Input data:
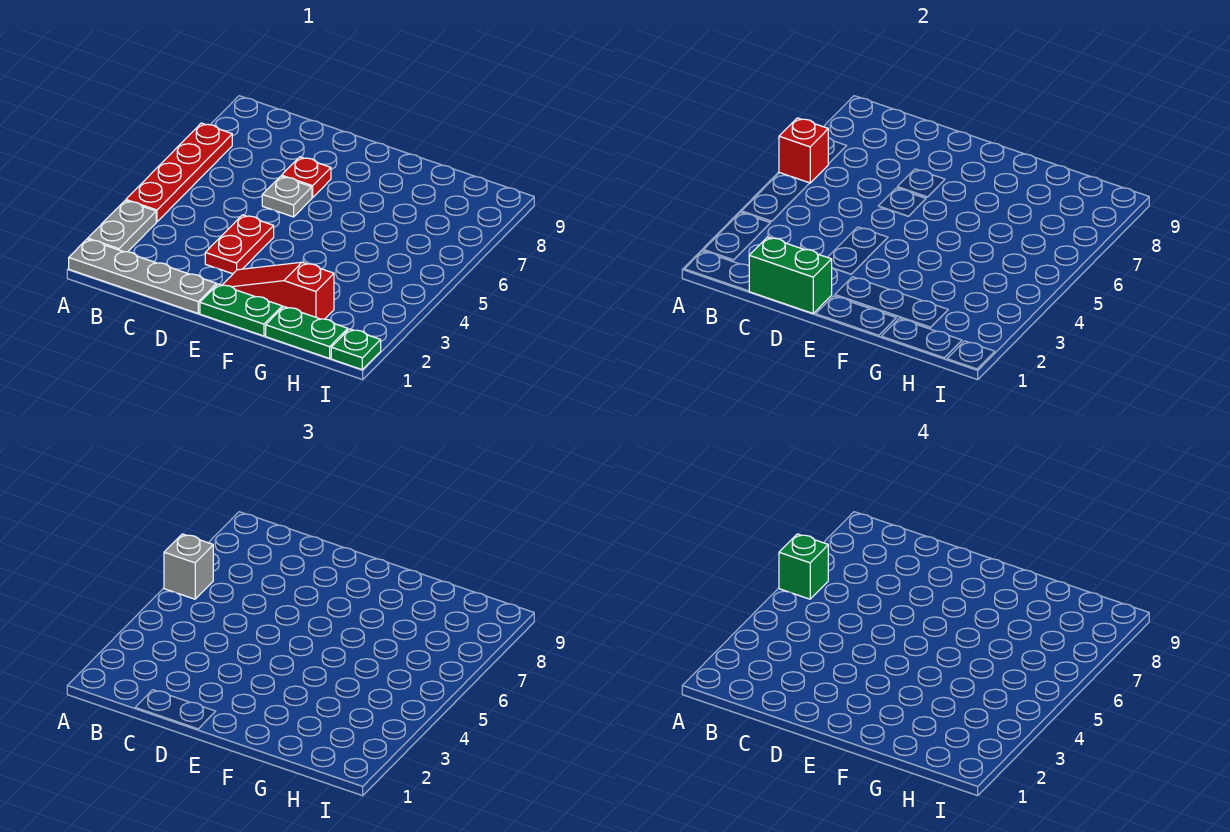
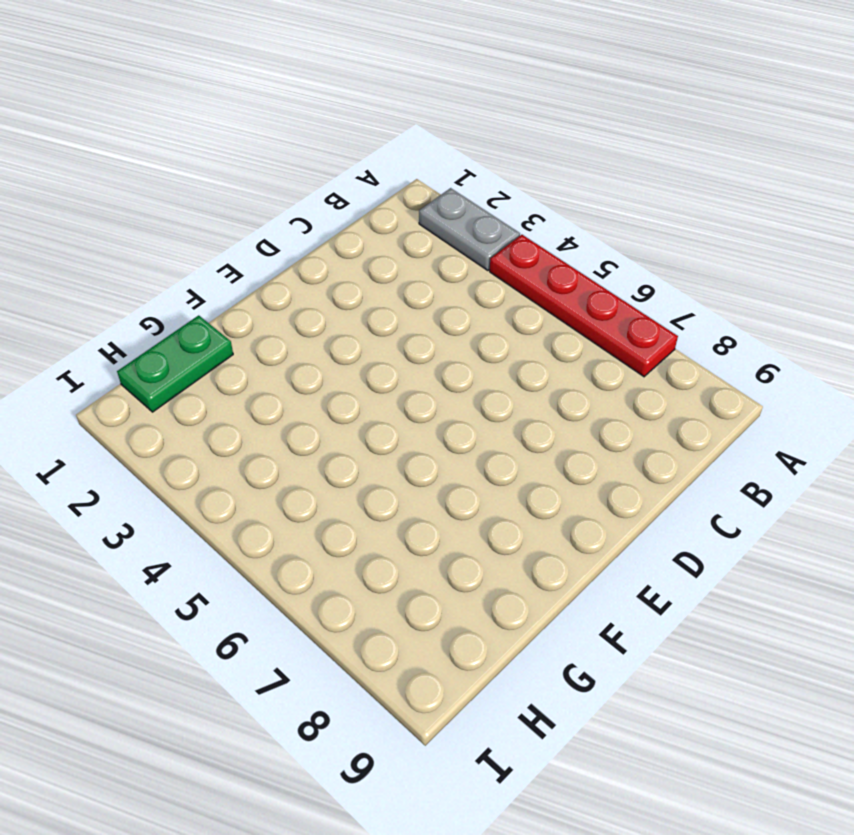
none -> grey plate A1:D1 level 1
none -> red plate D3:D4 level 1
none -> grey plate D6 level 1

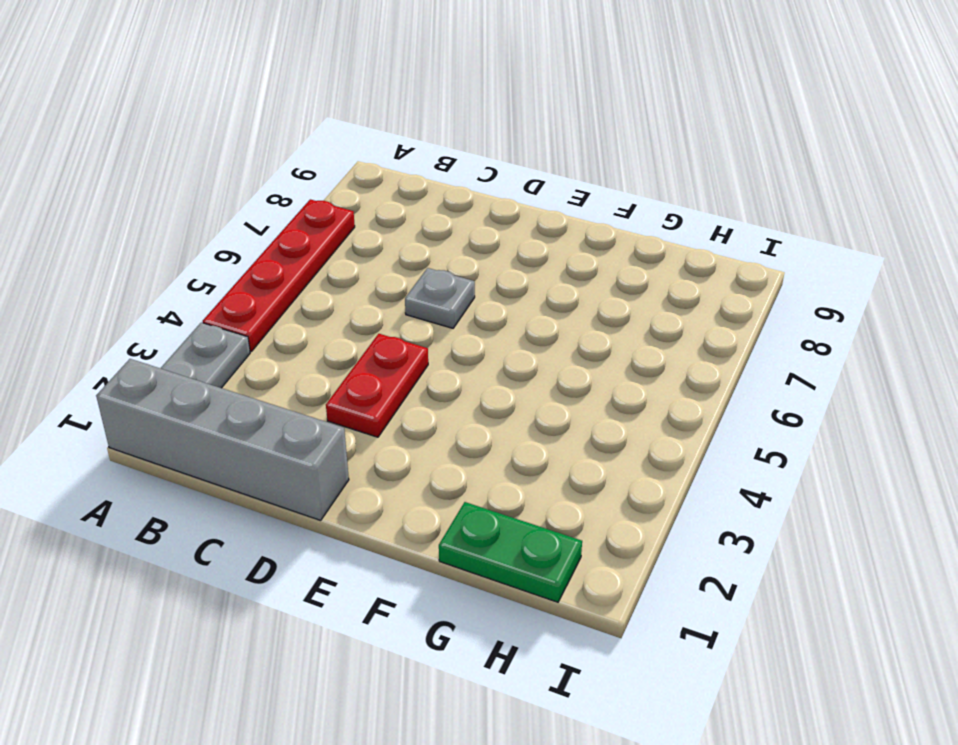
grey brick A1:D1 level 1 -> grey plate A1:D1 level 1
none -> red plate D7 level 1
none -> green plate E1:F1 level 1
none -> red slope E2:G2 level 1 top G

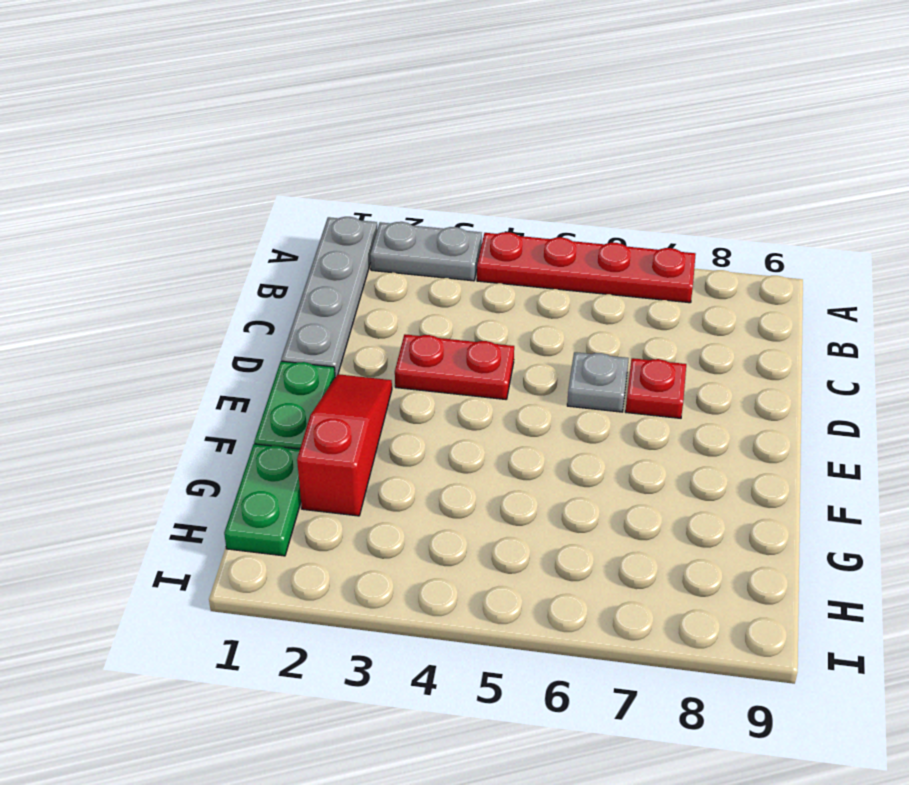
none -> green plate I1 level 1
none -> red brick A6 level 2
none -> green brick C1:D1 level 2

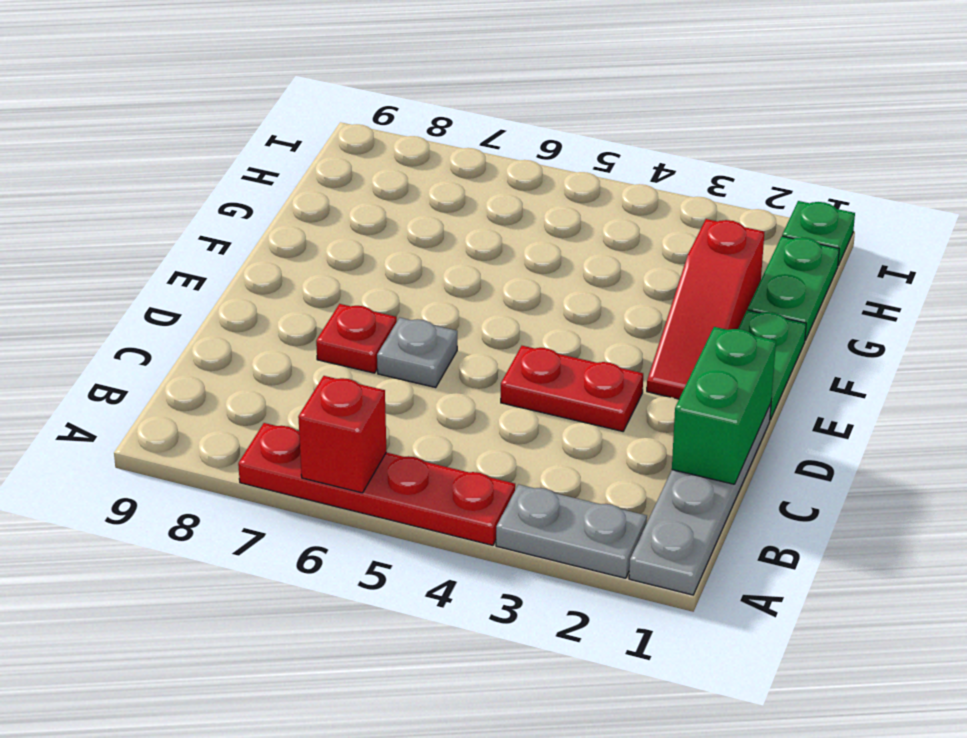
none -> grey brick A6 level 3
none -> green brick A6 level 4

Exercise goal:
Print out all the material above exactly as it appears, omitting the images.

Answer section:
none -> grey plate A1:D1 level 1
none -> red plate D3:D4 level 1
none -> grey plate D6 level 1

grey brick A1:D1 level 1 -> grey plate A1:D1 level 1
none -> red plate D7 level 1
none -> green plate E1:F1 level 1
none -> red slope E2:G2 level 1 top G

none -> green plate I1 level 1
none -> red brick A6 level 2
none -> green brick C1:D1 level 2

none -> grey brick A6 level 3
none -> green brick A6 level 4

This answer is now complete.